▶ Your task
From the first line to the last, repeat the data exactly and drop the pictures.

[Opening Recorded information section]

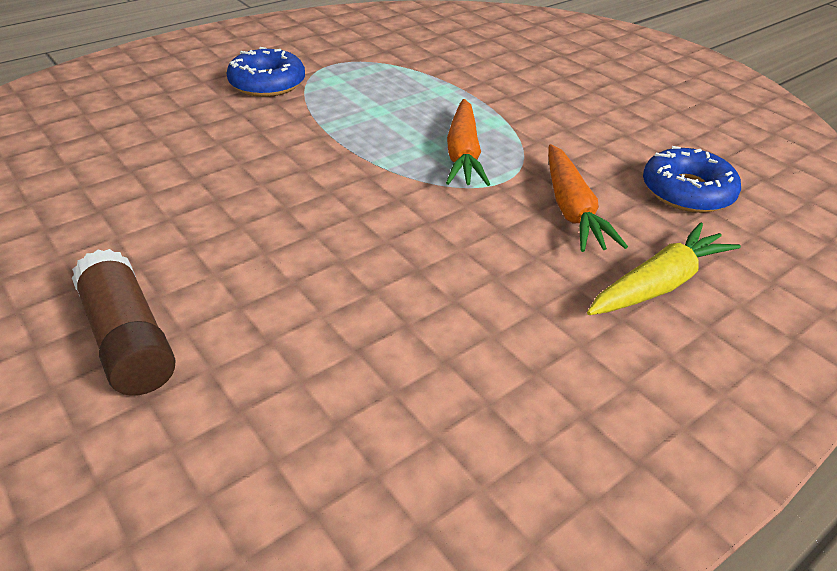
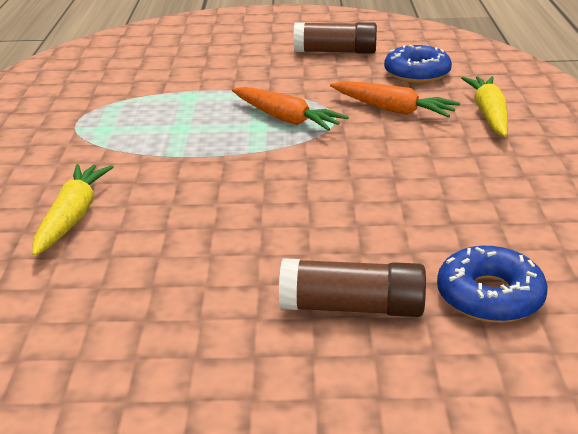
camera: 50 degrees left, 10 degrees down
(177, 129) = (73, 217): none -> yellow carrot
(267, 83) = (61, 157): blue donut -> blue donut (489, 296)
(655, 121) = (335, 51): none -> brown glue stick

[Closing Recorded information section]

▶ Answer box
camera: 50 degrees left, 10 degrees down
(177, 129) = (73, 217): none -> yellow carrot
(267, 83) = (61, 157): blue donut -> blue donut (489, 296)
(655, 121) = (335, 51): none -> brown glue stick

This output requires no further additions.